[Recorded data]
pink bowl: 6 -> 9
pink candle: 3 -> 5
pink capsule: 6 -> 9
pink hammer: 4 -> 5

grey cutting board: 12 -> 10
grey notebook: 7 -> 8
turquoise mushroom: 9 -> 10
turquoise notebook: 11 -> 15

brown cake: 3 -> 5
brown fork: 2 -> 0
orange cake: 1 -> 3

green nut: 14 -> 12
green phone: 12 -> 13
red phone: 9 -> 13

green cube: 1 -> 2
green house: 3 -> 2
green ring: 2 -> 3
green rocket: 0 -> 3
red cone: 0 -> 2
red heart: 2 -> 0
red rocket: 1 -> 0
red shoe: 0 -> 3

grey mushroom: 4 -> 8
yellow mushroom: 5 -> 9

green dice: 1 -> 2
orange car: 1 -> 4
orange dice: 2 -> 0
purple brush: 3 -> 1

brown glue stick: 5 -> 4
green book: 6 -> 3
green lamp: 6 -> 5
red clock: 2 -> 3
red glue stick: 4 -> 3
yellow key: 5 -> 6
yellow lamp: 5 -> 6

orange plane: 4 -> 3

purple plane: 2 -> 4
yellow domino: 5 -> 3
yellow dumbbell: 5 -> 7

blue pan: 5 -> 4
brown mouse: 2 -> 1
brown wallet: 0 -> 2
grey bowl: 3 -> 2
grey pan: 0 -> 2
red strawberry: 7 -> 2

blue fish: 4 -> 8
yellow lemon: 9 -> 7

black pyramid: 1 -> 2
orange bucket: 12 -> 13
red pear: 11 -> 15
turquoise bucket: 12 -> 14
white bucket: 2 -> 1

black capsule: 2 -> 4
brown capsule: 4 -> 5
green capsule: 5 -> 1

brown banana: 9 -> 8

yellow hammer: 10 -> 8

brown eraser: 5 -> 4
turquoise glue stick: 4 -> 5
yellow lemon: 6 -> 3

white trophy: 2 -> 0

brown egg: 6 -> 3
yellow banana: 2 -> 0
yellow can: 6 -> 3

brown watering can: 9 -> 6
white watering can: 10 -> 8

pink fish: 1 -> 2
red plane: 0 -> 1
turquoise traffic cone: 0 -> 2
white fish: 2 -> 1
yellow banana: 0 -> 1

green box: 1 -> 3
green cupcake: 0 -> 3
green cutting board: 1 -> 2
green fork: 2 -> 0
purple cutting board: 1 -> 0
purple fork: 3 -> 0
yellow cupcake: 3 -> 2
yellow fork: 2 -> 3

### TASK DETAILS:
Would you retype all of the lines shown above, exactly as given?

### RESPONSE FOR THIS EXERCISE:
pink bowl: 6 -> 9
pink candle: 3 -> 5
pink capsule: 6 -> 9
pink hammer: 4 -> 5

grey cutting board: 12 -> 10
grey notebook: 7 -> 8
turquoise mushroom: 9 -> 10
turquoise notebook: 11 -> 15

brown cake: 3 -> 5
brown fork: 2 -> 0
orange cake: 1 -> 3

green nut: 14 -> 12
green phone: 12 -> 13
red phone: 9 -> 13

green cube: 1 -> 2
green house: 3 -> 2
green ring: 2 -> 3
green rocket: 0 -> 3
red cone: 0 -> 2
red heart: 2 -> 0
red rocket: 1 -> 0
red shoe: 0 -> 3

grey mushroom: 4 -> 8
yellow mushroom: 5 -> 9

green dice: 1 -> 2
orange car: 1 -> 4
orange dice: 2 -> 0
purple brush: 3 -> 1

brown glue stick: 5 -> 4
green book: 6 -> 3
green lamp: 6 -> 5
red clock: 2 -> 3
red glue stick: 4 -> 3
yellow key: 5 -> 6
yellow lamp: 5 -> 6

orange plane: 4 -> 3

purple plane: 2 -> 4
yellow domino: 5 -> 3
yellow dumbbell: 5 -> 7

blue pan: 5 -> 4
brown mouse: 2 -> 1
brown wallet: 0 -> 2
grey bowl: 3 -> 2
grey pan: 0 -> 2
red strawberry: 7 -> 2

blue fish: 4 -> 8
yellow lemon: 9 -> 7

black pyramid: 1 -> 2
orange bucket: 12 -> 13
red pear: 11 -> 15
turquoise bucket: 12 -> 14
white bucket: 2 -> 1

black capsule: 2 -> 4
brown capsule: 4 -> 5
green capsule: 5 -> 1

brown banana: 9 -> 8

yellow hammer: 10 -> 8

brown eraser: 5 -> 4
turquoise glue stick: 4 -> 5
yellow lemon: 6 -> 3

white trophy: 2 -> 0

brown egg: 6 -> 3
yellow banana: 2 -> 0
yellow can: 6 -> 3

brown watering can: 9 -> 6
white watering can: 10 -> 8

pink fish: 1 -> 2
red plane: 0 -> 1
turquoise traffic cone: 0 -> 2
white fish: 2 -> 1
yellow banana: 0 -> 1

green box: 1 -> 3
green cupcake: 0 -> 3
green cutting board: 1 -> 2
green fork: 2 -> 0
purple cutting board: 1 -> 0
purple fork: 3 -> 0
yellow cupcake: 3 -> 2
yellow fork: 2 -> 3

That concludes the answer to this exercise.